• _Task instructions_:
Instruction for the entries that follow: retype exactly the lines from the line with "camera: 25 degrees left, 10 degrees down" to the line with "(507, 244) = (558, 222): brown", both included, and omit all others.

• _Data records_:
......
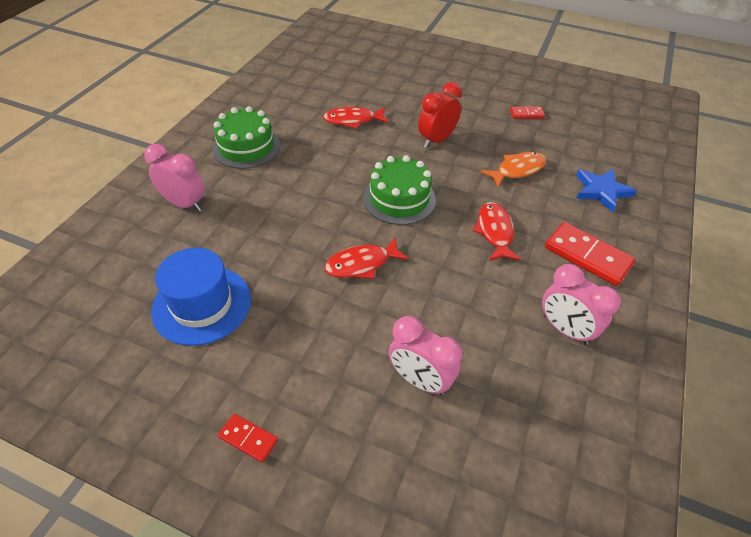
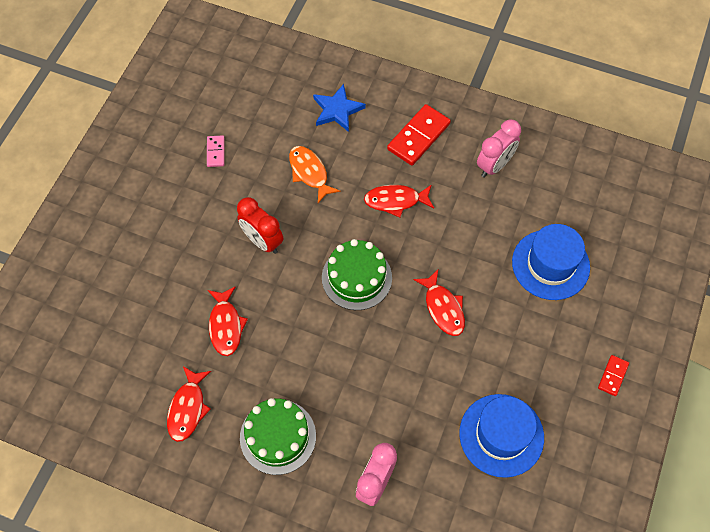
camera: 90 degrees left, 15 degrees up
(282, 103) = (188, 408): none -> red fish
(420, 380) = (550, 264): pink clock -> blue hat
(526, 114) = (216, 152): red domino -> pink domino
......
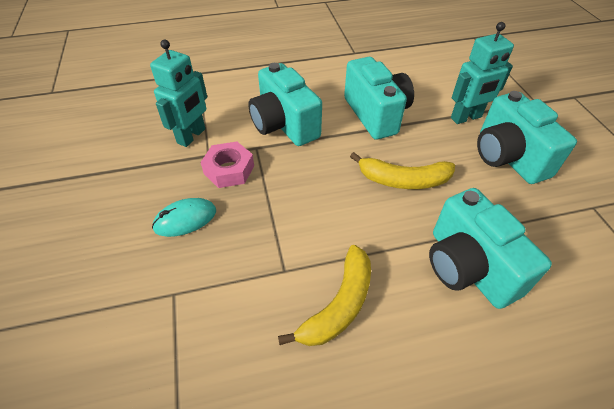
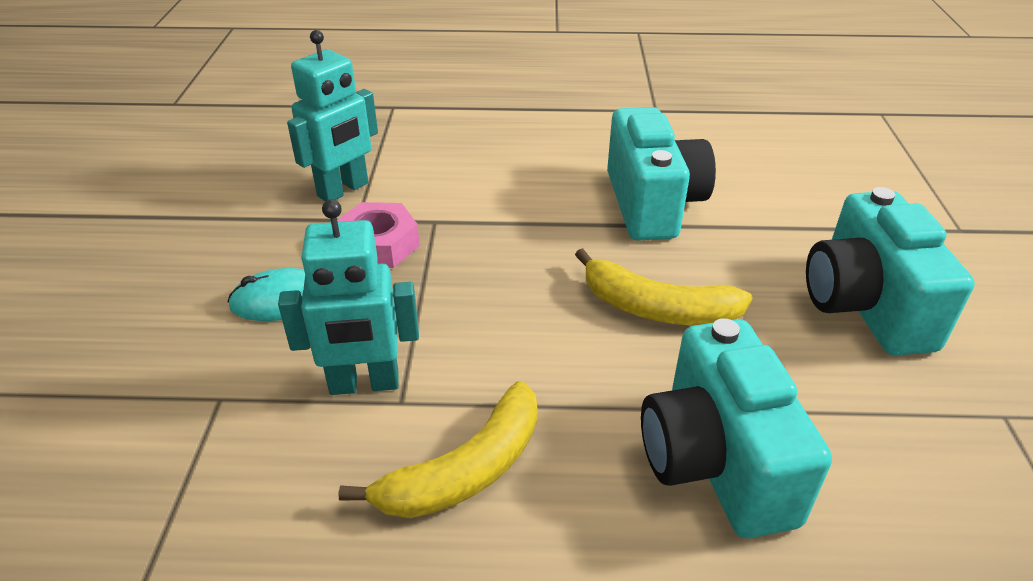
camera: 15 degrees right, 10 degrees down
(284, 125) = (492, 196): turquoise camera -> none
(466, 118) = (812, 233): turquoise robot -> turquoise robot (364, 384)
......
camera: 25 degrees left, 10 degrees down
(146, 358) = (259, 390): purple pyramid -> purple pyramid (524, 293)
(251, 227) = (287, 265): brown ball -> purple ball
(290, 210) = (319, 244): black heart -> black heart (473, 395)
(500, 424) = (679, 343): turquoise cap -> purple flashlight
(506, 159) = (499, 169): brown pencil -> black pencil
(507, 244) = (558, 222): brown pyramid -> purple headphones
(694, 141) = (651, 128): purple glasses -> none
......
• _Task answer_:
camera: 25 degrees left, 10 degrees down
(146, 358) = (259, 390): purple pyramid -> purple pyramid (524, 293)
(251, 227) = (287, 265): brown ball -> purple ball
(290, 210) = (319, 244): black heart -> black heart (473, 395)
(500, 424) = (679, 343): turquoise cap -> purple flashlight
(506, 159) = (499, 169): brown pencil -> black pencil
(507, 244) = (558, 222): brown pyramid -> purple headphones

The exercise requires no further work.